● Your instructions
Retype all entries exactly as they stand, excluding pictures.

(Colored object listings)

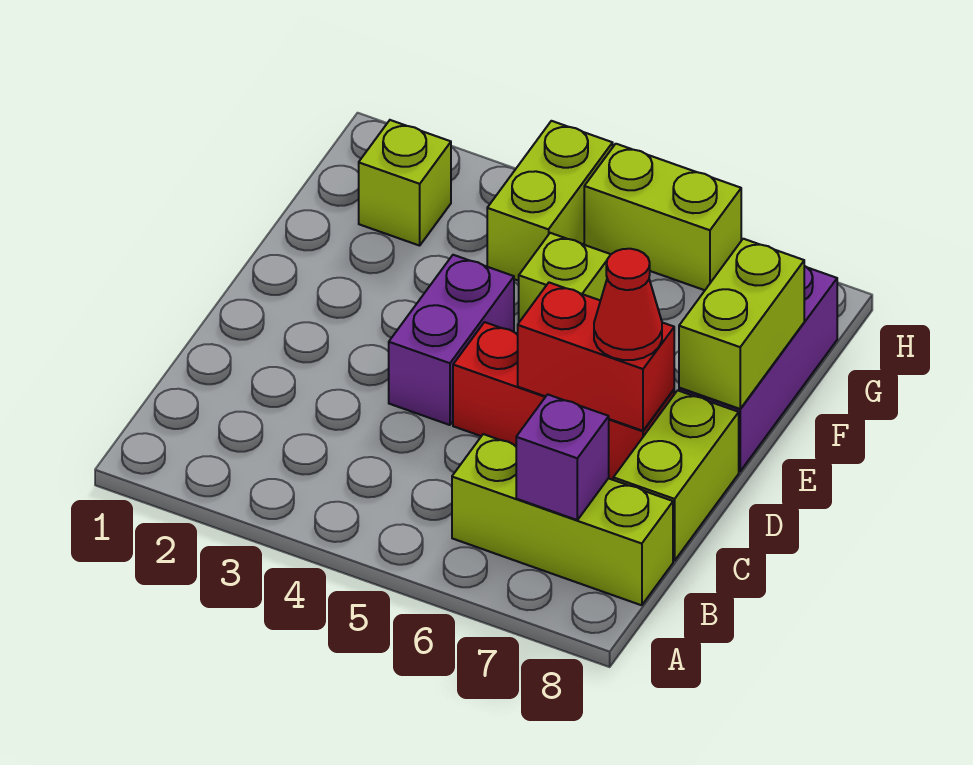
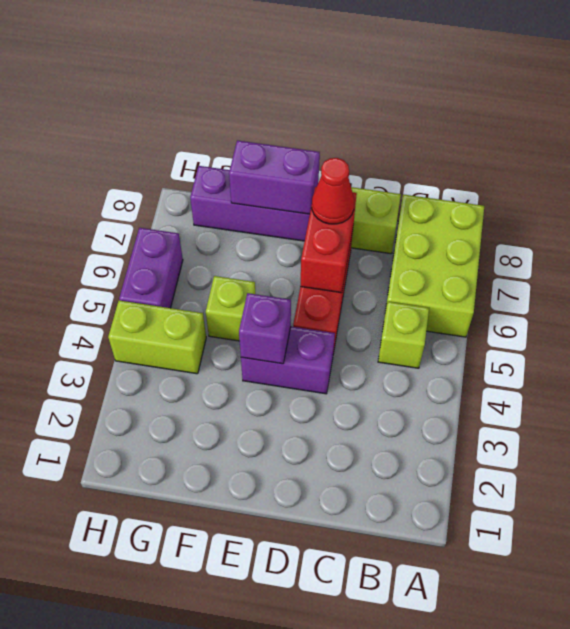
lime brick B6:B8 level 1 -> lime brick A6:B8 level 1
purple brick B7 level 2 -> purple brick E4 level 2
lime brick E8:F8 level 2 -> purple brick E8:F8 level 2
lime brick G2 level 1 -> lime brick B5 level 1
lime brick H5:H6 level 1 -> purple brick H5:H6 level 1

● Written answer
lime brick B6:B8 level 1 -> lime brick A6:B8 level 1
purple brick B7 level 2 -> purple brick E4 level 2
lime brick E8:F8 level 2 -> purple brick E8:F8 level 2
lime brick G2 level 1 -> lime brick B5 level 1
lime brick H5:H6 level 1 -> purple brick H5:H6 level 1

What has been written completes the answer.